◆ Task goal: Write out the whole listing below exactly, skipping each picture.

◆ The data:
------------------------------------

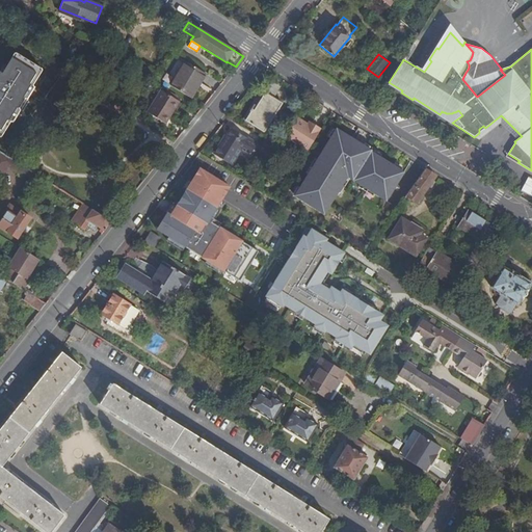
[(0,131),(7,118),(9,121),(32,84),(30,83),(37,70),(14,55),(2,73),(0,71),(0,131)]
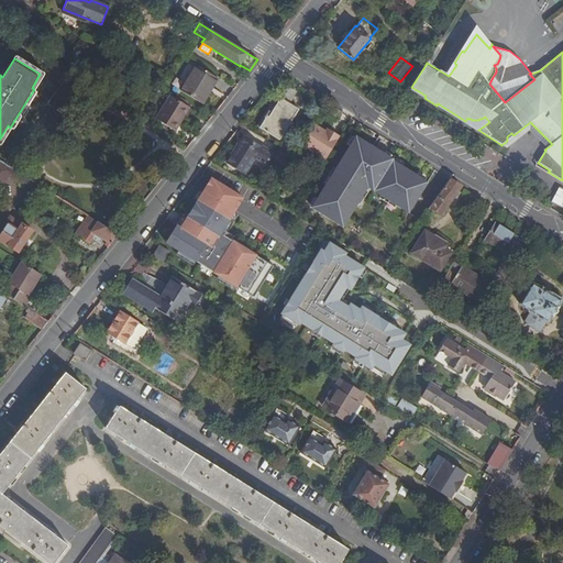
[(218,78),(197,65),(181,91),(201,103),(218,78)]
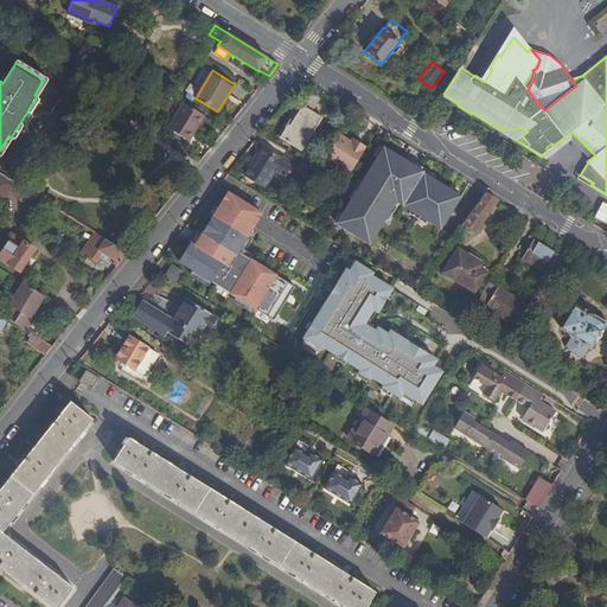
[(40,98),(37,96),(11,138),(16,140),(40,98)]
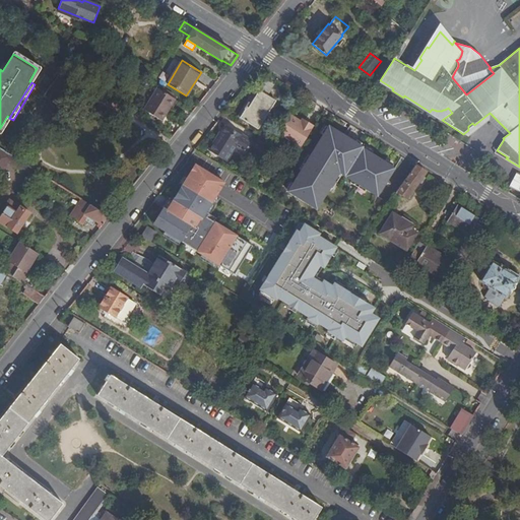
[(166,113),(174,99),(157,88),(155,91),(146,106),(144,110),(161,121),(167,113),(166,113)]
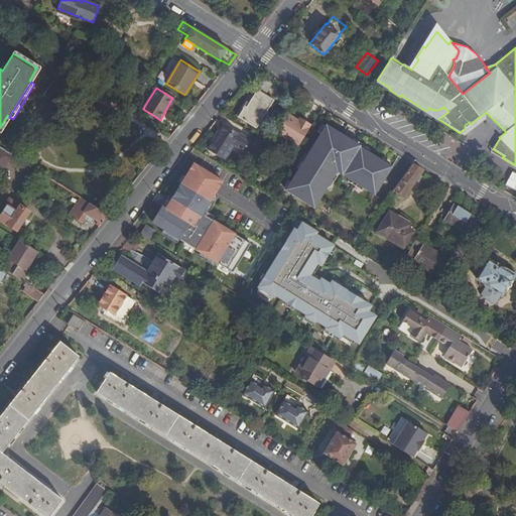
[(257,90),(246,107),(245,106),(238,116),(256,128),(274,100),(257,90)]
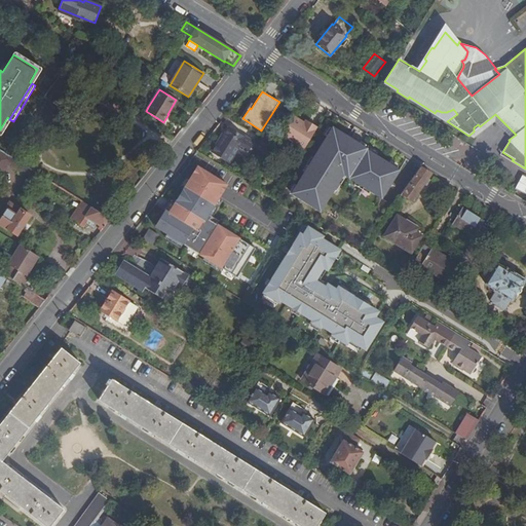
[(177,100),(176,100),(167,114),(168,114),(177,100)]
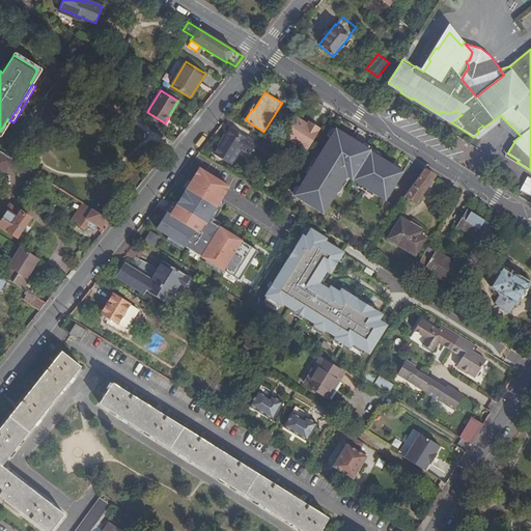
[(310,126),(307,123),(297,117),(285,137),(307,150),(320,129),(311,122),(310,126)]
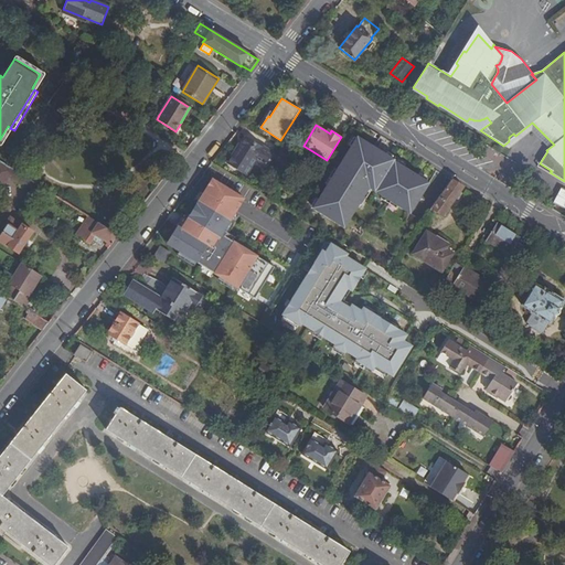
[(246,176),(256,159),(266,164),(273,153),(246,137),(238,149),(236,149),(227,164),(246,176)]
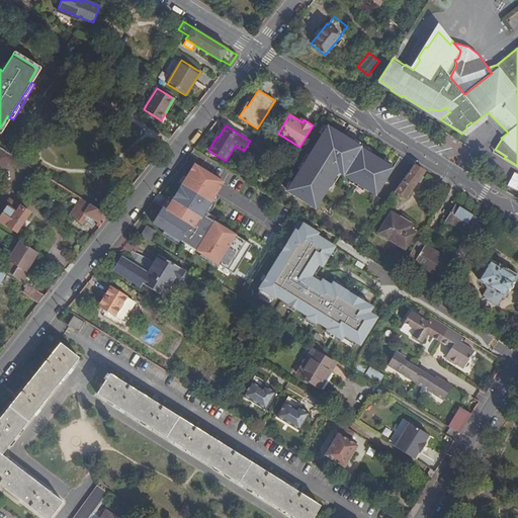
[(394,167),(328,125),(287,190),(316,208),(338,172),(376,195),(394,167)]
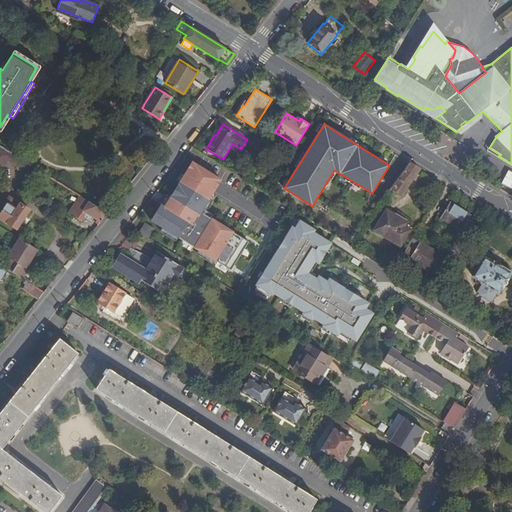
[(268,143),(255,135),(251,141),(264,149),(268,143)]
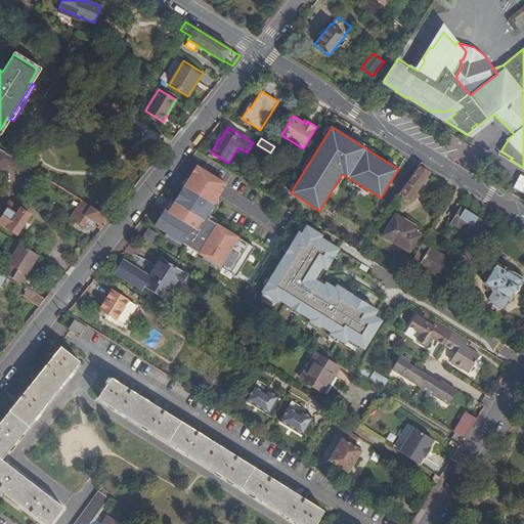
[(0,176),(8,164),(20,173),(26,165),(4,151),(0,149),(0,176)]
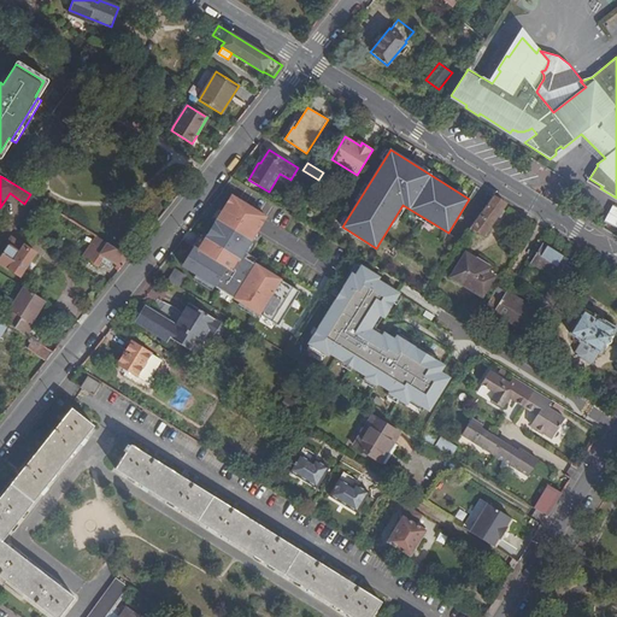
[(34,198),(30,194),(24,204),(29,206),(34,198)]
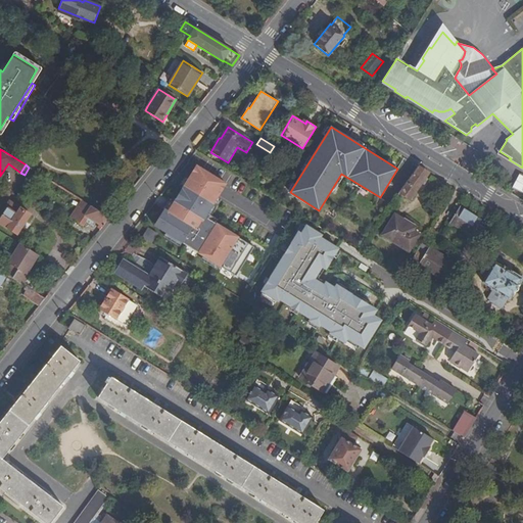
[(197,167),(169,211),(164,209),(154,226),(235,277),(253,248),(205,218),(226,185),(197,167)]
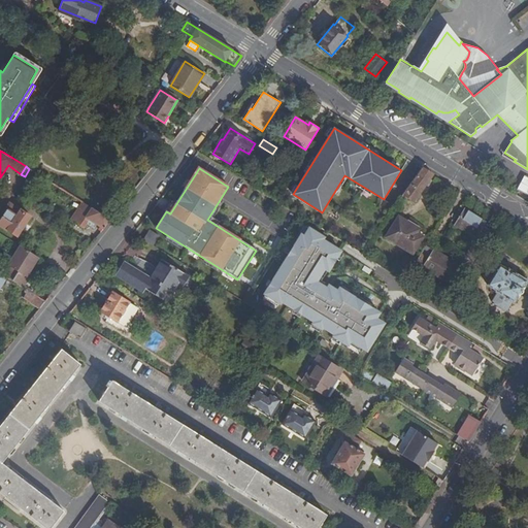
[(423,168),(401,197),(404,199),(406,197),(414,202),(425,185),(427,186),(431,179),(429,178),(433,174),(423,168)]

------------------------------------

◆ Written response:
[(0,131),(7,118),(9,121),(32,84),(30,83),(37,70),(14,55),(2,73),(0,71),(0,131)]
[(218,78),(197,65),(181,91),(201,103),(218,78)]
[(40,98),(37,96),(11,138),(16,140),(40,98)]
[(166,113),(174,99),(157,88),(155,91),(146,106),(144,110),(161,121),(167,113),(166,113)]
[(257,90),(246,107),(245,106),(238,116),(256,128),(274,100),(257,90)]
[(177,100),(176,100),(167,114),(168,114),(177,100)]
[(310,126),(307,123),(297,117),(285,137),(307,150),(320,129),(311,122),(310,126)]
[(246,176),(256,159),(266,164),(273,153),(246,137),(238,149),(236,149),(227,164),(246,176)]
[(394,167),(328,125),(287,190),(316,208),(338,172),(376,195),(394,167)]
[(268,143),(255,135),(251,141),(264,149),(268,143)]
[(0,176),(8,164),(20,173),(26,165),(4,151),(0,149),(0,176)]
[(34,198),(30,194),(24,204),(29,206),(34,198)]
[(197,167),(169,211),(164,209),(154,226),(235,277),(253,248),(205,218),(226,185),(197,167)]
[(423,168),(401,197),(404,199),(406,197),(414,202),(425,185),(427,186),(431,179),(429,178),(433,174),(423,168)]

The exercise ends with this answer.